:: Your goal ::
All lines at and after the one containing "turquoise calculator: 2 -> 3", up to the end of the listing below, are to be printed exactly, with the pictures omitted.

:: Information shown ::
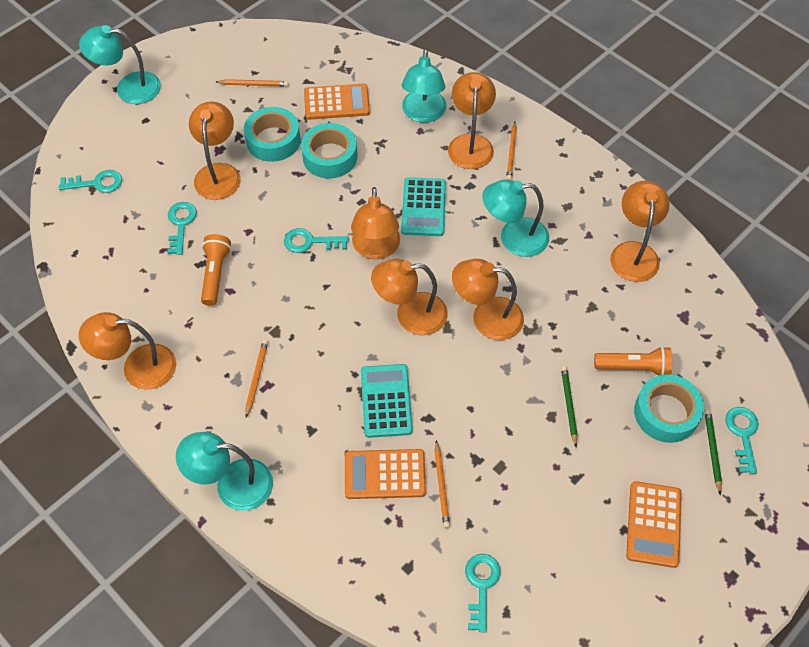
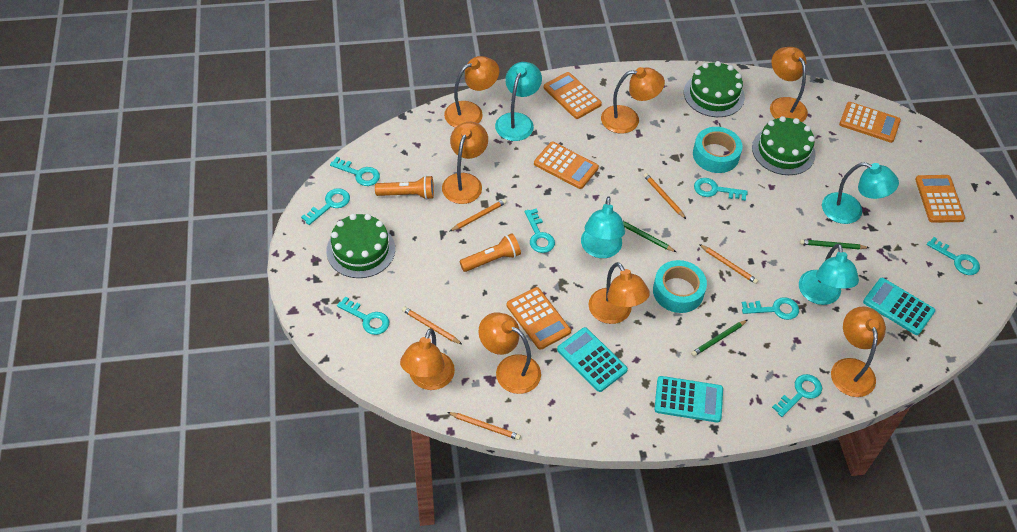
green cake: 0 -> 3
green pencil: 2 -> 3
orange calculator: 3 -> 5
orange lamp: 7 -> 8
orange pencil: 4 -> 5
turquoise calculator: 2 -> 3
turquoise key: 5 -> 8
turquoise tape: 3 -> 2

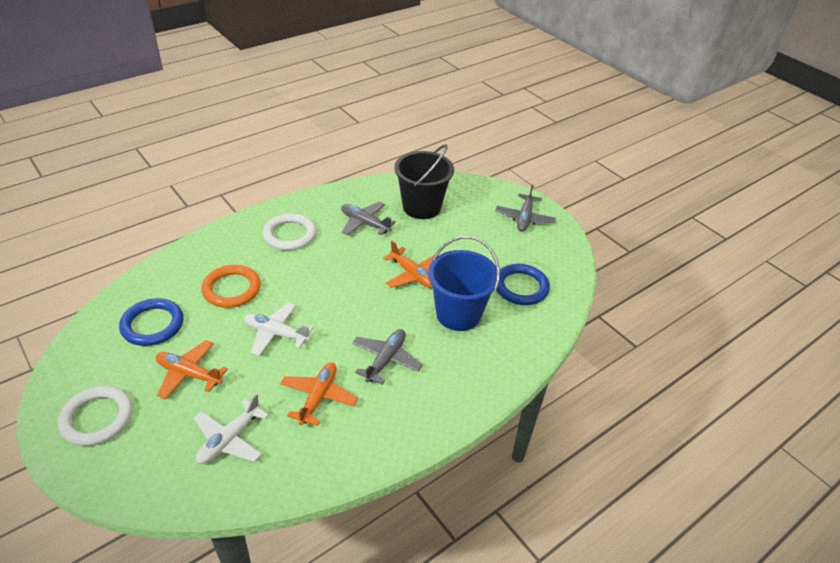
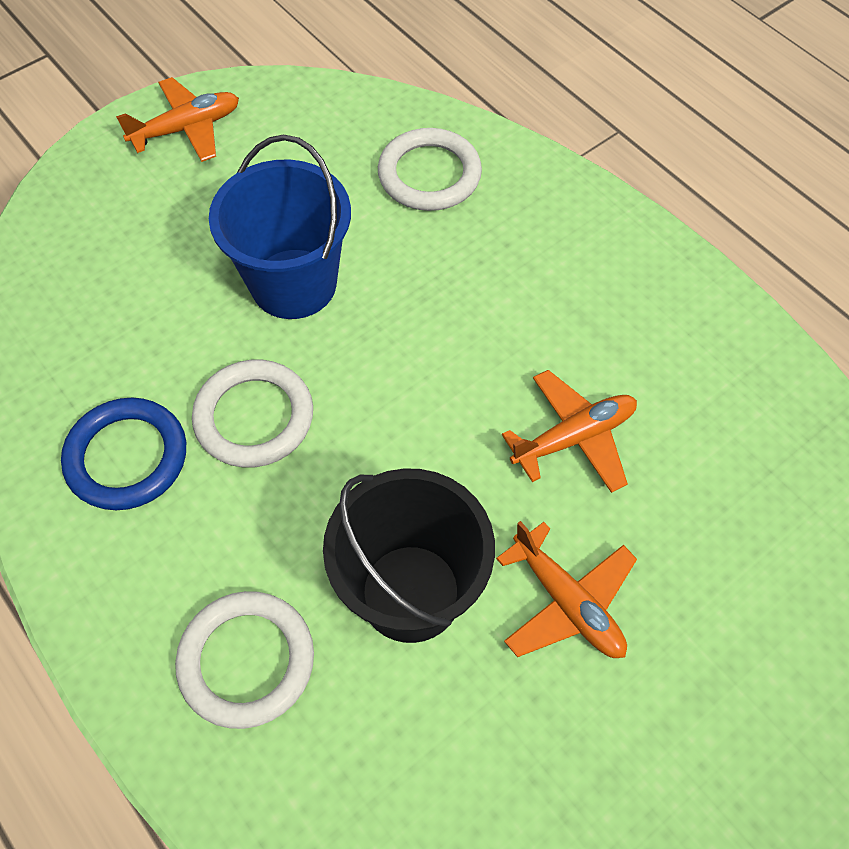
blue ring: 2 -> 1
grey plane: 3 -> 0
orange ring: 1 -> 0
white plane: 2 -> 0
white ring: 2 -> 3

:: Exercise output ::
turquoise calculator: 2 -> 3
turquoise key: 5 -> 8
turquoise tape: 3 -> 2

blue ring: 2 -> 1
grey plane: 3 -> 0
orange ring: 1 -> 0
white plane: 2 -> 0
white ring: 2 -> 3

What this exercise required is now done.